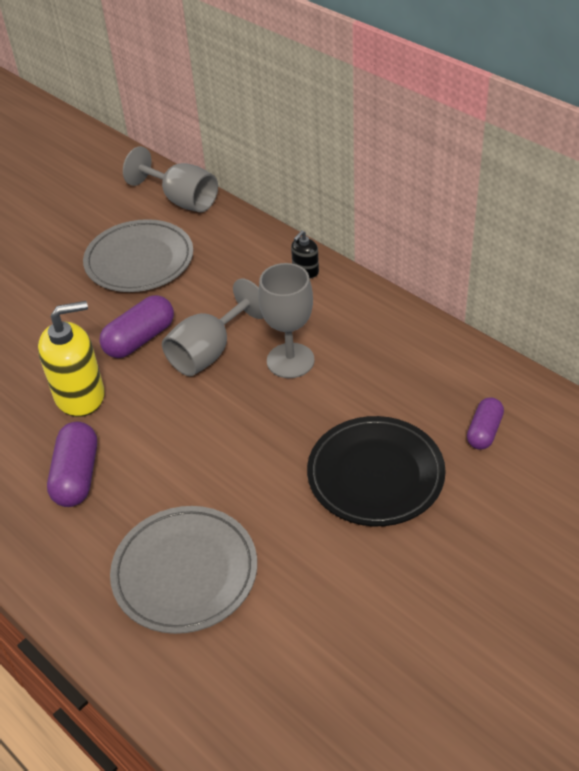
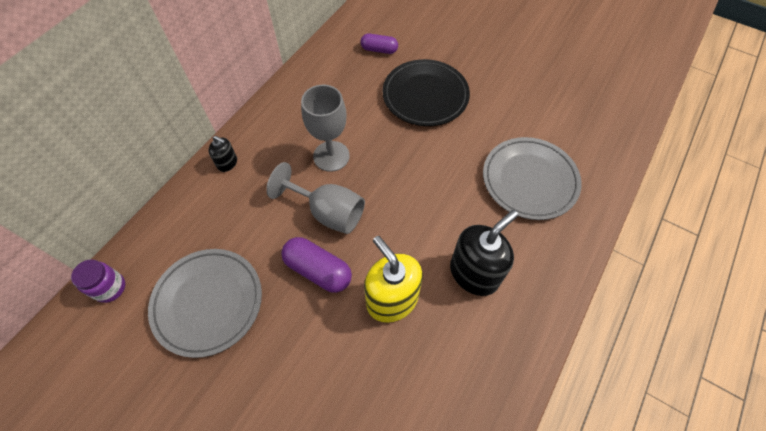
camera: 105 degrees left, 15 degrees up
(77, 476) = (474, 273): purple capsule -> black soap dispenser
(182, 200) = (110, 288): grey goblet -> purple jar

-------

**EXERCISE DIRECTIONS:**
Scan the listing above and identify each line holding the string "purple"; copy every such line.

**WRITTEN REPLY:**
(77, 476) = (474, 273): purple capsule -> black soap dispenser
(182, 200) = (110, 288): grey goblet -> purple jar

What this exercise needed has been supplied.